## WHAT THIS TASK INVOLVES
Only the lines from the one that includes "RELAY pin IN2: D6 -> D2" through the last line below belong in the reply, copied exactly and without pictures.

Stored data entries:
__________________________________________________
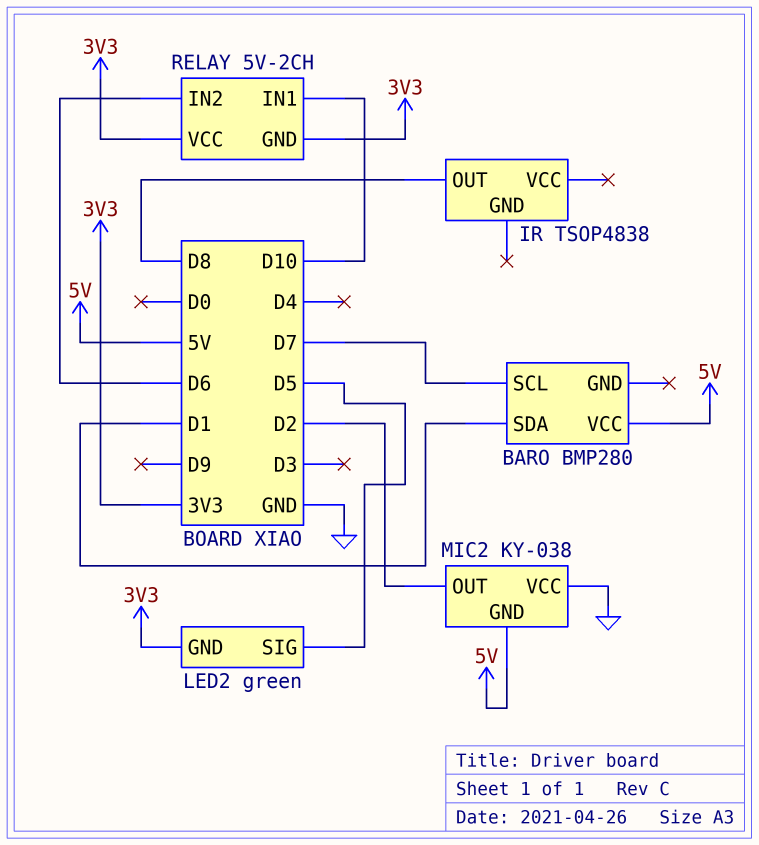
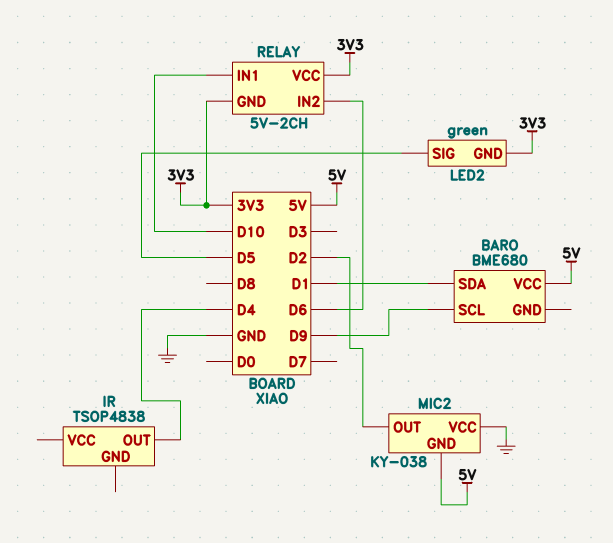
BARO: BMP280 -> BME680
BARO pin SCL: D7 -> D9
IR pin OUT: D8 -> D4

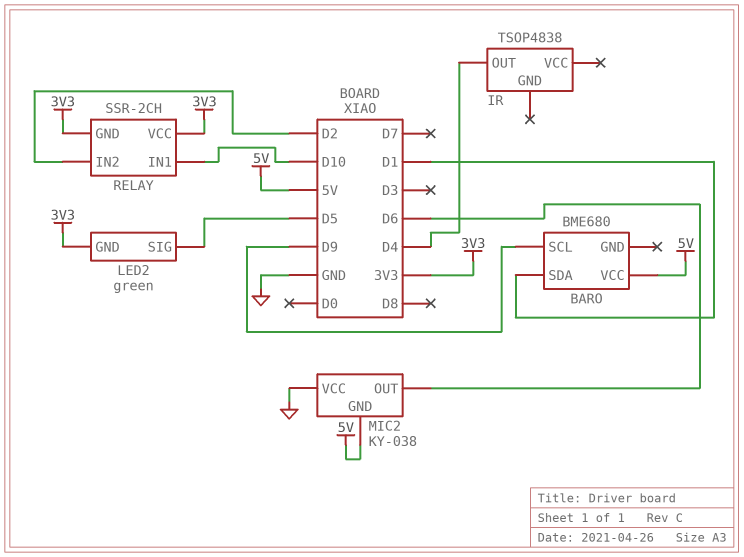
MIC2 pin OUT: D2 -> D6
RELAY: 5V-2CH -> SSR-2CH
RELAY pin IN2: D6 -> D2

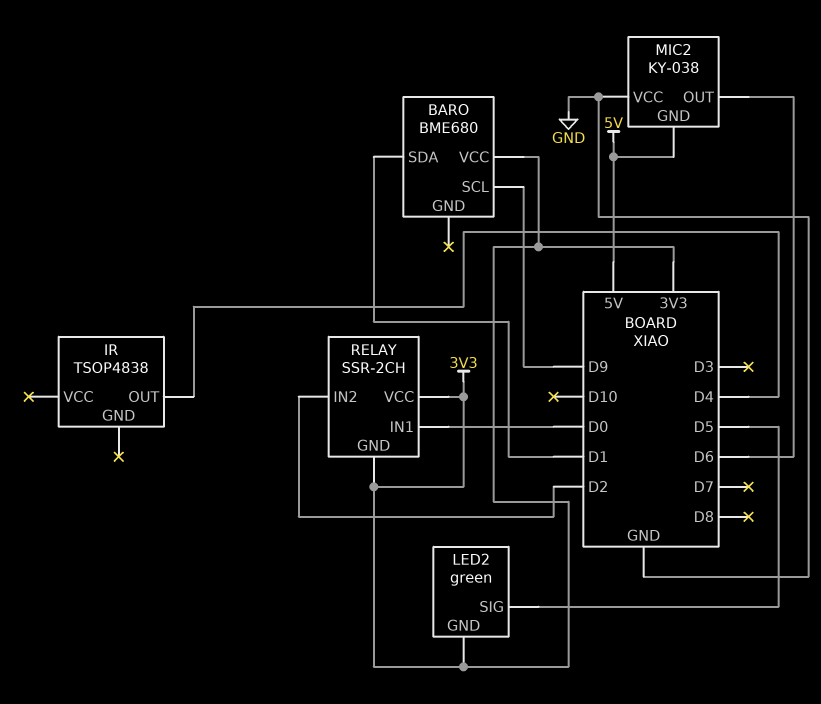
BARO pin VCC: 5V -> 3V3
RELAY pin IN1: D10 -> D0

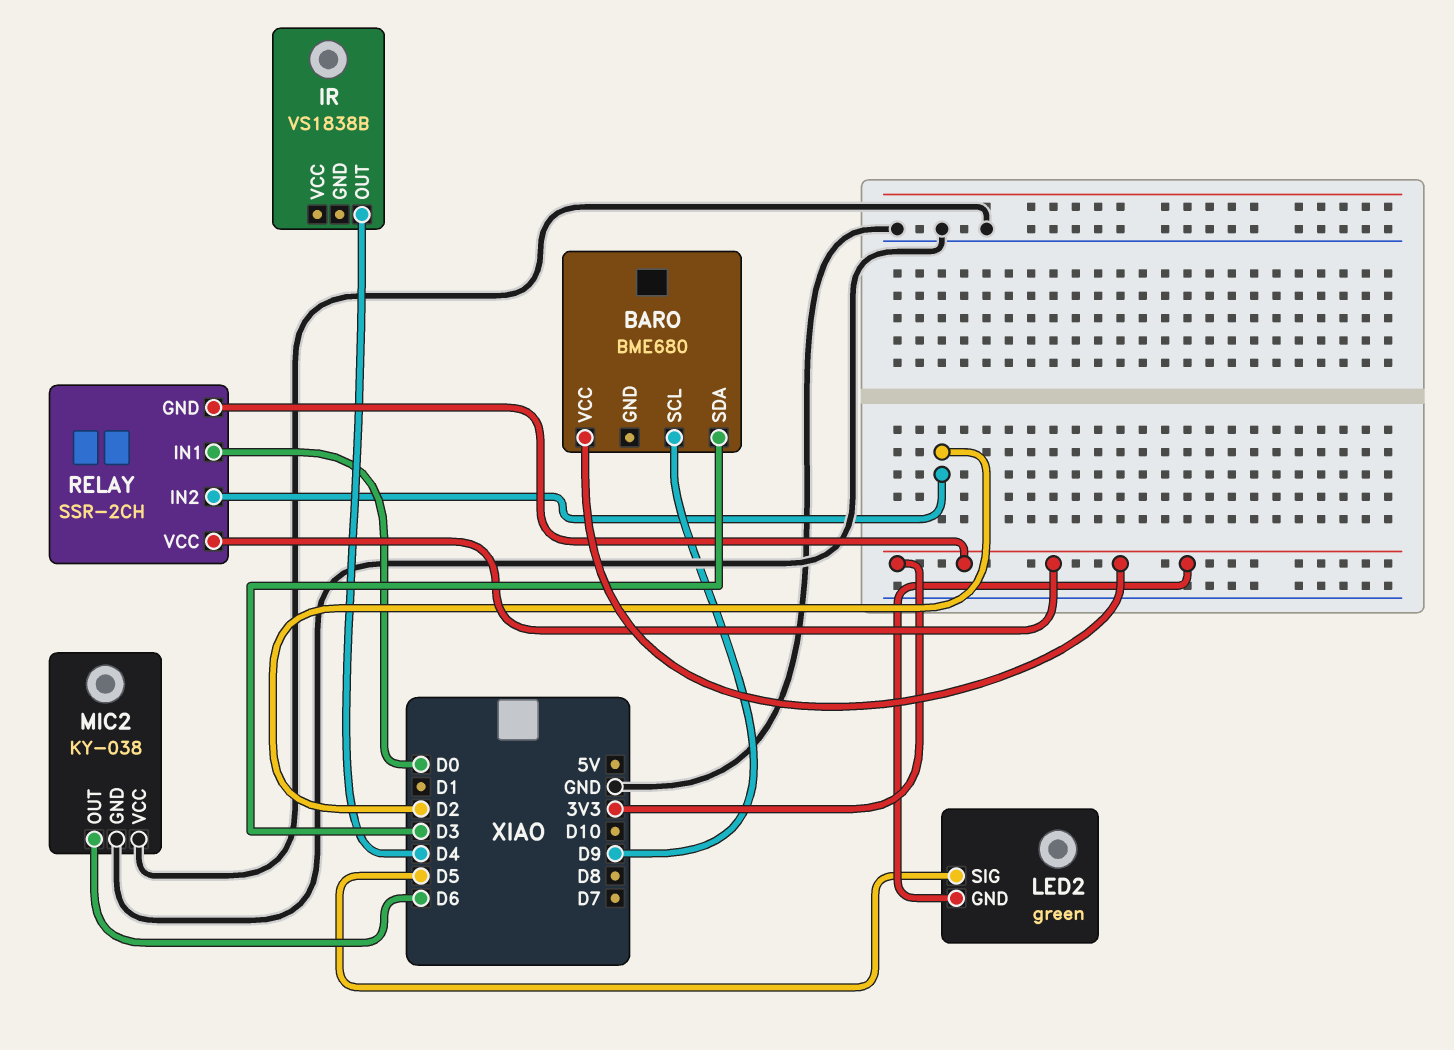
BARO pin SDA: D1 -> D3
IR: TSOP4838 -> VS1838B
MIC2 pin GND: 5V -> GND

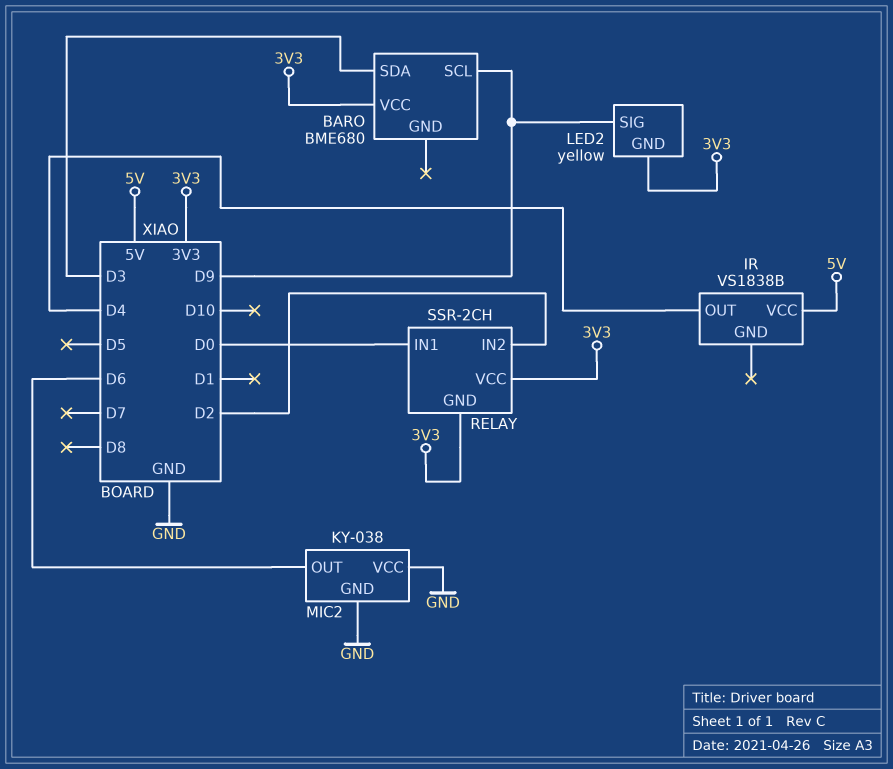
IR pin VCC: none -> 5V
LED2: green -> yellow
LED2 pin SIG: D5 -> D9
__________________________________________________
## TASK OUTPUT
RELAY pin IN2: D6 -> D2

BARO pin VCC: 5V -> 3V3
RELAY pin IN1: D10 -> D0

BARO pin SDA: D1 -> D3
IR: TSOP4838 -> VS1838B
MIC2 pin GND: 5V -> GND

IR pin VCC: none -> 5V
LED2: green -> yellow
LED2 pin SIG: D5 -> D9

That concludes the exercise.